*TASK DESCRIPTION*: Look through the data below. Collect every line where the word "AGND" occurs.

==*==

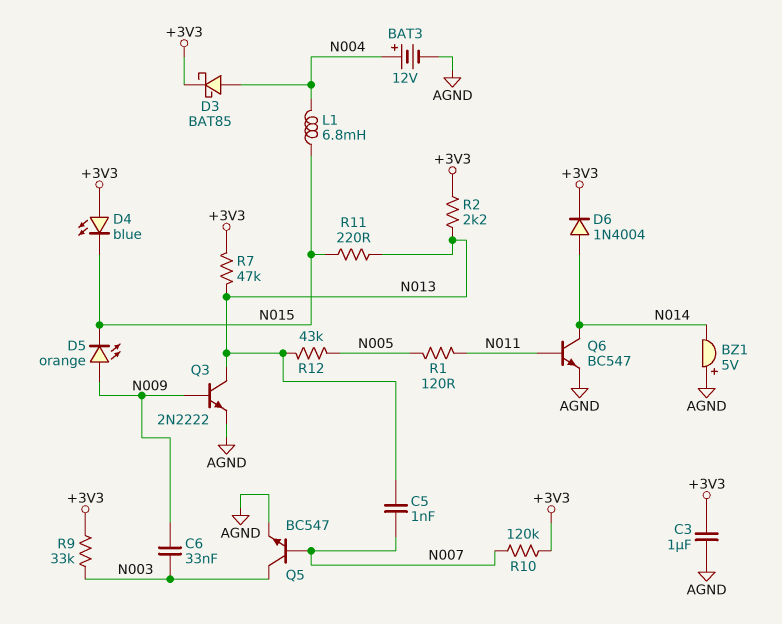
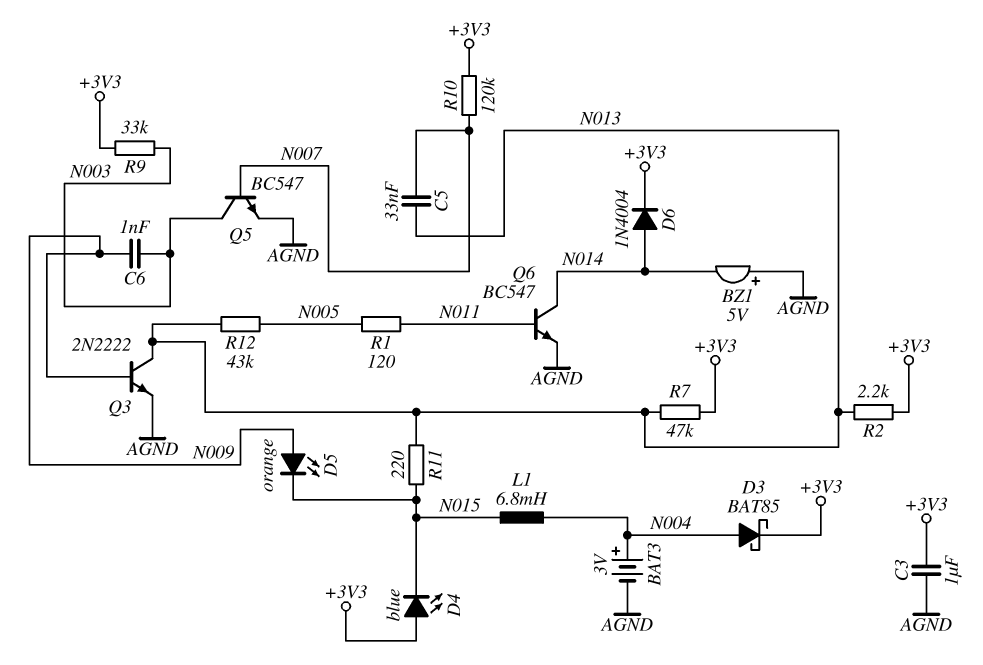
BAT3: 12V (plus N004, minus AGND) -> 3V (plus N004, minus AGND)
C5: 1nF (N007, N013) -> 33nF (N007, N013)
C6: 33nF (N003, N009) -> 1nF (N003, N009)

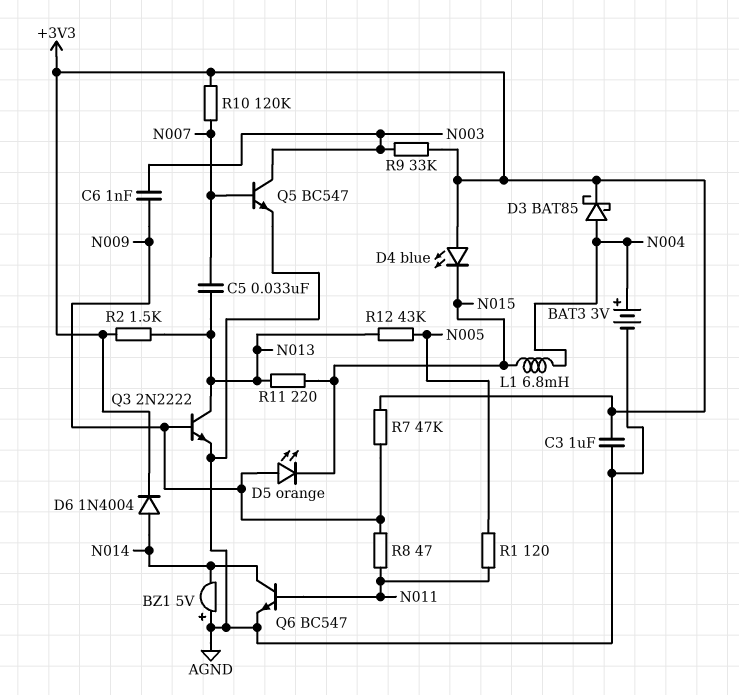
R2: 2.2k (+3V3, N013) -> 1.5k (+3V3, N013)
R7: 47k (+3V3, N013) -> 47k (+3V3, N009)
R8: none -> 47 (N009, N011)

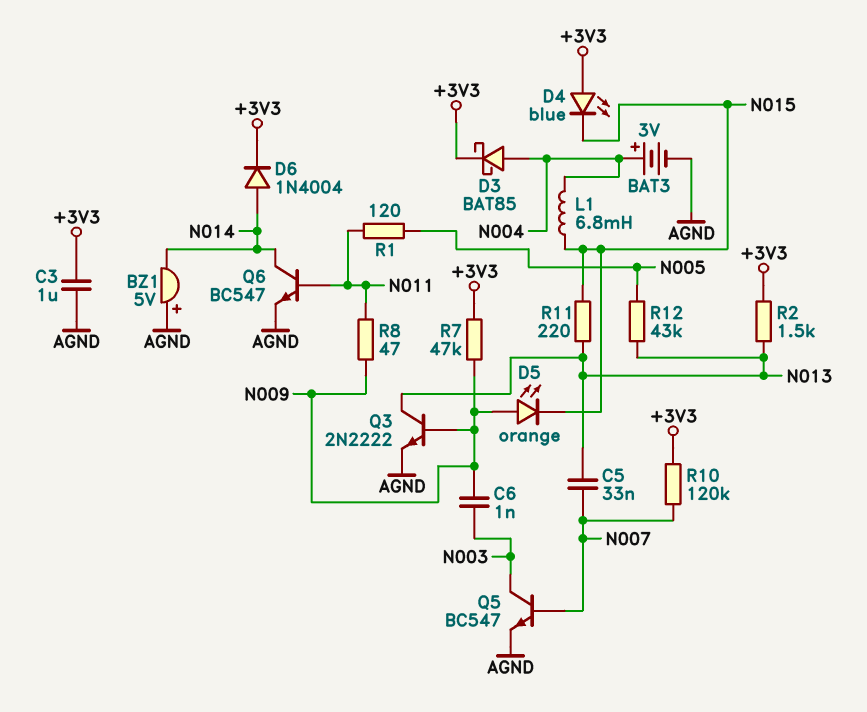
R9: 33k (+3V3, N003) -> none

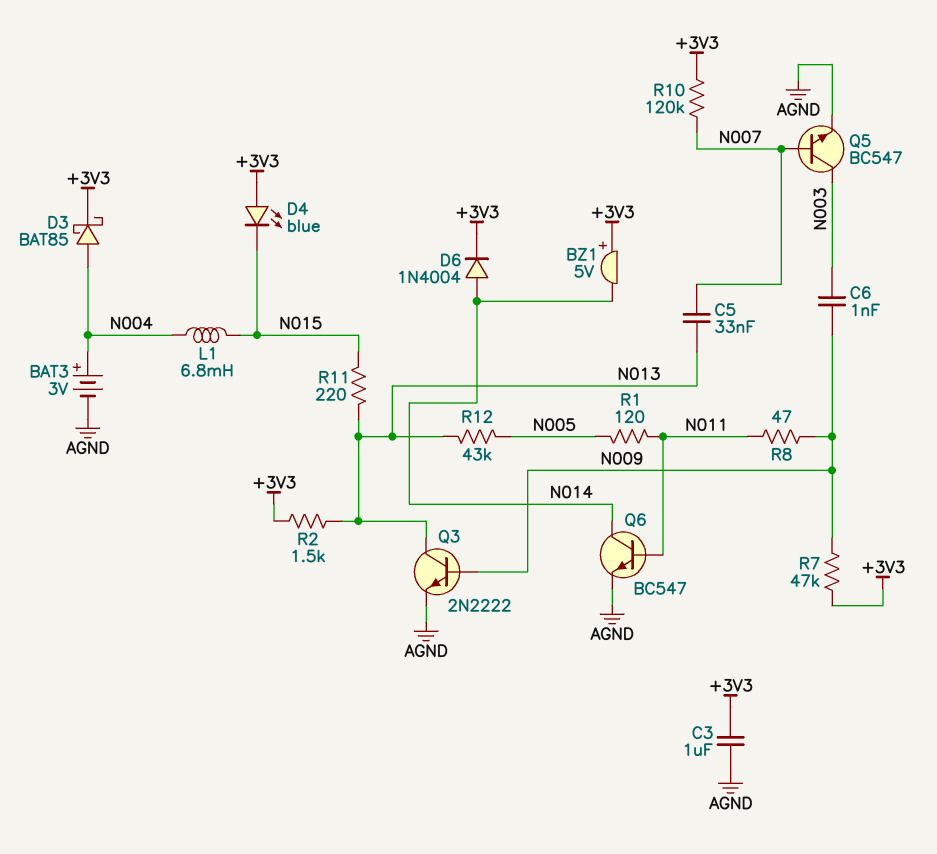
BZ1: buzzer 5V (plus AGND, minus N014) -> buzzer 5V (plus +3V3, minus N014)
D5: LED orange (A N009, K N015) -> none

==*==

*RESULT*:
BAT3: 12V (plus N004, minus AGND) -> 3V (plus N004, minus AGND)
BZ1: buzzer 5V (plus AGND, minus N014) -> buzzer 5V (plus +3V3, minus N014)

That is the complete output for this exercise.